The result should be the lines from the one holding "C2: 33nF (GND, VIN) -> 33nF (GND, VCC)" to the final line of the records, retyped exactly.

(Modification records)
┏━━
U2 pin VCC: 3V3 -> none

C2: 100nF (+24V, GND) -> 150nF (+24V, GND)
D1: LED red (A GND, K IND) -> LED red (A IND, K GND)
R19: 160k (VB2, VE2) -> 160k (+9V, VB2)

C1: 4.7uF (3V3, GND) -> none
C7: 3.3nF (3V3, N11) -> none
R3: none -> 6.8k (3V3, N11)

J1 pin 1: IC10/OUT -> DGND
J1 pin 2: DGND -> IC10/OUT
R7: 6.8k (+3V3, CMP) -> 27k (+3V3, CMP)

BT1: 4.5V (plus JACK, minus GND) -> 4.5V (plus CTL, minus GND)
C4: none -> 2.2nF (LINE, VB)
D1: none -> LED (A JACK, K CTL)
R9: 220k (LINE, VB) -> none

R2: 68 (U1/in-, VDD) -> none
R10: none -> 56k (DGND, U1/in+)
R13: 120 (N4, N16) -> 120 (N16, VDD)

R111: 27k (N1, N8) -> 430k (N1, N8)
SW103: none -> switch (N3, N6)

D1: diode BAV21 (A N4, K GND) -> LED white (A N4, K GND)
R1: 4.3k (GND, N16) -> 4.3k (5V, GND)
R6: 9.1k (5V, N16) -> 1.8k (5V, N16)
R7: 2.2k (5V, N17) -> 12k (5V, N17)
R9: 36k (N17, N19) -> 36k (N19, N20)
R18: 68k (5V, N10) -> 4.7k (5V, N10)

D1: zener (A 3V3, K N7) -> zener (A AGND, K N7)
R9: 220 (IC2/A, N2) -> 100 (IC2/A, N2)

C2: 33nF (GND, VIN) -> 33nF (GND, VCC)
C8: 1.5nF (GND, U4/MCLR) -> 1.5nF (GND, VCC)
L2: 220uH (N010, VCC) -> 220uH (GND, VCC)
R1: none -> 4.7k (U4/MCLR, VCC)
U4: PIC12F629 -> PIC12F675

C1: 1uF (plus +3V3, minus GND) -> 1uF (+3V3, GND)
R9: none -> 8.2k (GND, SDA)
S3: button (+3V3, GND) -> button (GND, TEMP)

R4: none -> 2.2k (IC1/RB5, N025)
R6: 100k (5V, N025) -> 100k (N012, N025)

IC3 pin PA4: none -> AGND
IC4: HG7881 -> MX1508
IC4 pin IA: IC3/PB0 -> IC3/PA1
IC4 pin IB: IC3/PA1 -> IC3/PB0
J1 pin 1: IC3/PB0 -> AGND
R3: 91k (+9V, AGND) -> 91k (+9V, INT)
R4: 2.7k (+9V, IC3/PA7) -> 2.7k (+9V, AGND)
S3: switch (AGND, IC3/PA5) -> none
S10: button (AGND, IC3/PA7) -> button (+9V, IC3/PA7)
┗━━
* [Your response]
C2: 33nF (GND, VIN) -> 33nF (GND, VCC)
C8: 1.5nF (GND, U4/MCLR) -> 1.5nF (GND, VCC)
L2: 220uH (N010, VCC) -> 220uH (GND, VCC)
R1: none -> 4.7k (U4/MCLR, VCC)
U4: PIC12F629 -> PIC12F675

C1: 1uF (plus +3V3, minus GND) -> 1uF (+3V3, GND)
R9: none -> 8.2k (GND, SDA)
S3: button (+3V3, GND) -> button (GND, TEMP)

R4: none -> 2.2k (IC1/RB5, N025)
R6: 100k (5V, N025) -> 100k (N012, N025)

IC3 pin PA4: none -> AGND
IC4: HG7881 -> MX1508
IC4 pin IA: IC3/PB0 -> IC3/PA1
IC4 pin IB: IC3/PA1 -> IC3/PB0
J1 pin 1: IC3/PB0 -> AGND
R3: 91k (+9V, AGND) -> 91k (+9V, INT)
R4: 2.7k (+9V, IC3/PA7) -> 2.7k (+9V, AGND)
S3: switch (AGND, IC3/PA5) -> none
S10: button (AGND, IC3/PA7) -> button (+9V, IC3/PA7)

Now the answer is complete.